What to produce:
The lines to print start at the one containing "Detect and mask" and end at the one containing "See the attached"; print them exactly, ends included, and only them.

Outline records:
· · ·

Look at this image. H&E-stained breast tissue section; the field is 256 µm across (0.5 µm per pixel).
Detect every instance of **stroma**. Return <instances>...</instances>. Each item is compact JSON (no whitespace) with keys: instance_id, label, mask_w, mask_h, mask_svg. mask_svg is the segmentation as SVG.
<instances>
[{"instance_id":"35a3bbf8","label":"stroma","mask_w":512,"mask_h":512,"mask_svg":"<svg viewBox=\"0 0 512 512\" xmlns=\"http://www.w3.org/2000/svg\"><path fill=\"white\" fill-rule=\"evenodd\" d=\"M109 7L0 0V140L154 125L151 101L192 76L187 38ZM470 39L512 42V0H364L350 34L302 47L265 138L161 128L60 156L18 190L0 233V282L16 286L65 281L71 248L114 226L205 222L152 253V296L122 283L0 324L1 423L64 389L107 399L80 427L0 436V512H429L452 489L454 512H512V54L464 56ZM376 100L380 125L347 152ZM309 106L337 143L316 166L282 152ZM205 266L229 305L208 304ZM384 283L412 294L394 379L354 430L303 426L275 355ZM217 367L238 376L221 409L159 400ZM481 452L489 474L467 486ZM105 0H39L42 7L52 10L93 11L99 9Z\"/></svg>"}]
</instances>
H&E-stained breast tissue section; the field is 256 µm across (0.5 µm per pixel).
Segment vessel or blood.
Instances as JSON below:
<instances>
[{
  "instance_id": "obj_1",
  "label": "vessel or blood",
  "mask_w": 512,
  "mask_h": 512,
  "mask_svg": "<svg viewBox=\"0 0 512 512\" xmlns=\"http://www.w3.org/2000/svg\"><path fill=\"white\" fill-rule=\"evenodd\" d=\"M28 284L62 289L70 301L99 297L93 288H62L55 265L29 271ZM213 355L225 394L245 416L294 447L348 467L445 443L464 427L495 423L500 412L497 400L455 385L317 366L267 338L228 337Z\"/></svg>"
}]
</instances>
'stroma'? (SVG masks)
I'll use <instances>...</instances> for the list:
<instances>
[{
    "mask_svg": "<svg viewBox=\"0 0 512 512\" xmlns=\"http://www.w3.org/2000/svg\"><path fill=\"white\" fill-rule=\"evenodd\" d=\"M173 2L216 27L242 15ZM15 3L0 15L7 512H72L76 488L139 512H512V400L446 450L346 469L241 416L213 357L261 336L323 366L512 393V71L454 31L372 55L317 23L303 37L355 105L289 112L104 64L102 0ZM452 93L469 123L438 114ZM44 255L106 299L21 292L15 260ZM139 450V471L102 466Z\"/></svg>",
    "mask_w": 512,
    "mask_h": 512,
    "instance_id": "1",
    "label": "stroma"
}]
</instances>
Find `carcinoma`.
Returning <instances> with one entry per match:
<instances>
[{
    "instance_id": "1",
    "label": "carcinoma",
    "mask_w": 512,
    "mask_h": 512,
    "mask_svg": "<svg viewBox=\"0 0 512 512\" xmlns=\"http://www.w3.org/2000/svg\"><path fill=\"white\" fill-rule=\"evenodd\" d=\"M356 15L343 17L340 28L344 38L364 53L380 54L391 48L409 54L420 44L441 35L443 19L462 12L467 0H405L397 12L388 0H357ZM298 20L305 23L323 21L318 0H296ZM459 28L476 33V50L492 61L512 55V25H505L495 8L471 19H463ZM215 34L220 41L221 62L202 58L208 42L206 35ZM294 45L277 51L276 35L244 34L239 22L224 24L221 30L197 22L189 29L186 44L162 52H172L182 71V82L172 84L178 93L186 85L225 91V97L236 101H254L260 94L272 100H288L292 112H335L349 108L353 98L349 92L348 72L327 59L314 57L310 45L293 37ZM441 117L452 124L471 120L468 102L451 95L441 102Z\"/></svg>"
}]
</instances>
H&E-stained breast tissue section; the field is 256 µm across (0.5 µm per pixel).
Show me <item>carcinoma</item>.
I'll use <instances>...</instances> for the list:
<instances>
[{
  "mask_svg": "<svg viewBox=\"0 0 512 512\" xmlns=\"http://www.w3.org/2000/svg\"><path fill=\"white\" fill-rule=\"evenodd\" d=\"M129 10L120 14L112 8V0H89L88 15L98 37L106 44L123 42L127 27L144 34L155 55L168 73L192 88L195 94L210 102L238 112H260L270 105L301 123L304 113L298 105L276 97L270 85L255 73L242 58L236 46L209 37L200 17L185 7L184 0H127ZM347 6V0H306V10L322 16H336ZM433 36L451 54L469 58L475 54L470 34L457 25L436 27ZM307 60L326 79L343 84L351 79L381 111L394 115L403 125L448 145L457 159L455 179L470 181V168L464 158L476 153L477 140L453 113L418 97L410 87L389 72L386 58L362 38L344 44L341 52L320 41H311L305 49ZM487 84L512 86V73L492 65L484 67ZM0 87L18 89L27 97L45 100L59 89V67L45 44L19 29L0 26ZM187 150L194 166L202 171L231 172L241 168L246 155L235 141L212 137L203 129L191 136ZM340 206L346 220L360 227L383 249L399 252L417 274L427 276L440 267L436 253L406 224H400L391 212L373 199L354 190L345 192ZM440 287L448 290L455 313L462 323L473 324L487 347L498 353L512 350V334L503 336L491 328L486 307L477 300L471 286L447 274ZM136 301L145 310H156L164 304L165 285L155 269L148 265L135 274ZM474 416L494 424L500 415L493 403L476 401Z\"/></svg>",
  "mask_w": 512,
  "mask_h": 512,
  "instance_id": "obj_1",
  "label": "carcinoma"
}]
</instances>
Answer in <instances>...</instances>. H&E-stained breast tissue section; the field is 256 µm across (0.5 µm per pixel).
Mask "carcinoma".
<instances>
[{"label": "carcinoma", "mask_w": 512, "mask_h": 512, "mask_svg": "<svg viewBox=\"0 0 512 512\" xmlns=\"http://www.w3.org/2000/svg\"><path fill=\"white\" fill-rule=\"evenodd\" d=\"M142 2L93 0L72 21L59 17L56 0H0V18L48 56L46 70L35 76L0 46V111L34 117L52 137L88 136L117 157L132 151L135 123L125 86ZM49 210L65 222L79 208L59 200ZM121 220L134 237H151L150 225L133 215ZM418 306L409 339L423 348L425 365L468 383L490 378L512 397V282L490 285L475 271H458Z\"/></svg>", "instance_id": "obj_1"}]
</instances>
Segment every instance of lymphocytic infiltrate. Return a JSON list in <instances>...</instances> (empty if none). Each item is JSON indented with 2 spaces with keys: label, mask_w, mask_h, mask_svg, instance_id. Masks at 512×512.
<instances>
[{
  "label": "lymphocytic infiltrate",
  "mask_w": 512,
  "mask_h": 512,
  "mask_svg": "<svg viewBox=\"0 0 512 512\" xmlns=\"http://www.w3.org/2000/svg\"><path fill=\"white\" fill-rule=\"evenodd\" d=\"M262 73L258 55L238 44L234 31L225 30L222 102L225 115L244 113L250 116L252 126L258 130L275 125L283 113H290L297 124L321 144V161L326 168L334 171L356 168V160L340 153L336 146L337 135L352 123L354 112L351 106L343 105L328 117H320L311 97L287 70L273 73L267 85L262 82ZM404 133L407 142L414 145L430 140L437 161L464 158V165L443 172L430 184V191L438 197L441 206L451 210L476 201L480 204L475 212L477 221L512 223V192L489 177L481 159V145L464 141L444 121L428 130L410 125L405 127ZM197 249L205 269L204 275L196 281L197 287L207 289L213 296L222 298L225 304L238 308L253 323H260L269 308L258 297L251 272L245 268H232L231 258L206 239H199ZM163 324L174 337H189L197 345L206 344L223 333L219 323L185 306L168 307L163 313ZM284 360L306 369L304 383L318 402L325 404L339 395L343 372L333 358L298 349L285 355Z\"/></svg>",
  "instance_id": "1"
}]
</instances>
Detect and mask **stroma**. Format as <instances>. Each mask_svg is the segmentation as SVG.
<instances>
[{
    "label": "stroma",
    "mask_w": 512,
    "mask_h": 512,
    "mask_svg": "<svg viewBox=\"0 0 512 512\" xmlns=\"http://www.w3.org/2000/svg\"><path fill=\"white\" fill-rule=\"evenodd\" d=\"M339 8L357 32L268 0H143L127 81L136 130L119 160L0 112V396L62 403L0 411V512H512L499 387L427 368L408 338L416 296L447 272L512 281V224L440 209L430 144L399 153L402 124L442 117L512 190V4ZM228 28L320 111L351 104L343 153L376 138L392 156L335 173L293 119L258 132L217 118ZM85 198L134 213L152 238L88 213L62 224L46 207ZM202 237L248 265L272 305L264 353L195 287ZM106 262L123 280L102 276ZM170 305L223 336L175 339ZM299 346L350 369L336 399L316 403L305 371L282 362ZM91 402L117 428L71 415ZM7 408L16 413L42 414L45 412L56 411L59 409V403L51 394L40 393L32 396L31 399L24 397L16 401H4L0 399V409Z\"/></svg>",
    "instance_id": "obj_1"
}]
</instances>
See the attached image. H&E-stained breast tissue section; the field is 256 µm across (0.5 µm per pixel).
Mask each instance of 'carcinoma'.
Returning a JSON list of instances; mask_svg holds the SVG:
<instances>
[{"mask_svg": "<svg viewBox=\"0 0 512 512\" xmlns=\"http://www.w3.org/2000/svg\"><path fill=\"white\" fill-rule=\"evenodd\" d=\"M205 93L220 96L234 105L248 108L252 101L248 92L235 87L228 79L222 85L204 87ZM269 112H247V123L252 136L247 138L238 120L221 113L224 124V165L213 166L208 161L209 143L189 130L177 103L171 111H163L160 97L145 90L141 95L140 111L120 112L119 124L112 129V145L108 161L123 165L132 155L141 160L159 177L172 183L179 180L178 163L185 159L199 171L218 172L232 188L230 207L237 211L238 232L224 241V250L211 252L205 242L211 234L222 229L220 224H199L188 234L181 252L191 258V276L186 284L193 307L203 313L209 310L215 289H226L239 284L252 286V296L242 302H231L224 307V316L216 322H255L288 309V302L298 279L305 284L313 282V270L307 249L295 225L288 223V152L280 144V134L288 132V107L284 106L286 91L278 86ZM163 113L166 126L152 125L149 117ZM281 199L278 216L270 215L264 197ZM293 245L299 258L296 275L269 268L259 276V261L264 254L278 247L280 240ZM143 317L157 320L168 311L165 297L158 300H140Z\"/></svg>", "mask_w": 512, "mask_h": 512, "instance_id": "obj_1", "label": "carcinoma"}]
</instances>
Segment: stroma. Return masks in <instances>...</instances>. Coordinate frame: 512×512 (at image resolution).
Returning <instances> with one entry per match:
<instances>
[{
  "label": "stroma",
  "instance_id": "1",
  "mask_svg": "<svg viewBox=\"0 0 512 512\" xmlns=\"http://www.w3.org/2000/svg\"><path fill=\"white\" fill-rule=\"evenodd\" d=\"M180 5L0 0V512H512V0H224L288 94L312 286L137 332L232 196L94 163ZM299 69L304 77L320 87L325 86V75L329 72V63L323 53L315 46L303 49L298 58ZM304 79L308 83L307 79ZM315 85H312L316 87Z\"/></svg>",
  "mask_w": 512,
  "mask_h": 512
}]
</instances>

· · ·

Solved problem:
Detect and mask **stroma**. Format as <instances>. Each mask_svg is the segmentation as SVG.
<instances>
[{
    "label": "stroma",
    "mask_w": 512,
    "mask_h": 512,
    "mask_svg": "<svg viewBox=\"0 0 512 512\" xmlns=\"http://www.w3.org/2000/svg\"><path fill=\"white\" fill-rule=\"evenodd\" d=\"M339 8L357 32L268 0H143L127 81L136 130L119 160L0 112V396L62 403L0 411V512H512L499 387L427 368L408 338L416 296L447 272L512 281V224L440 209L430 144L399 153L402 124L442 117L512 190V4ZM228 28L320 111L351 104L343 153L376 138L392 156L335 173L293 119L258 132L217 118ZM85 198L134 213L152 238L88 213L62 224L46 207ZM202 237L248 265L272 305L264 353L195 287ZM106 262L123 280L102 276ZM170 305L223 336L175 339ZM299 346L350 369L336 399L316 403L305 371L282 362ZM91 402L117 428L71 415ZM7 408L16 413L42 414L45 412L56 411L59 409V403L51 394L40 393L32 396L31 399L24 397L16 401H4L0 399V409Z\"/></svg>",
    "instance_id": "obj_1"
}]
</instances>
See the attached image. H&E-stained breast tissue section; the field is 256 µm across (0.5 µm per pixel).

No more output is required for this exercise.